> [SOURCE MATERIAL]

----------

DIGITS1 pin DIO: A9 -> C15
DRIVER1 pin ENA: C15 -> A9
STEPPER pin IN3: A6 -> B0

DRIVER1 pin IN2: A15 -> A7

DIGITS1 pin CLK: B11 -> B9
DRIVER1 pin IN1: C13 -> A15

----------

> [EXERCISE DIRECTIONS] Word for word, transcribe each record.

> [ANSWER FOR THIS EXERCISE]
DIGITS1 pin DIO: A9 -> C15
DRIVER1 pin ENA: C15 -> A9
STEPPER pin IN3: A6 -> B0

DRIVER1 pin IN2: A15 -> A7

DIGITS1 pin CLK: B11 -> B9
DRIVER1 pin IN1: C13 -> A15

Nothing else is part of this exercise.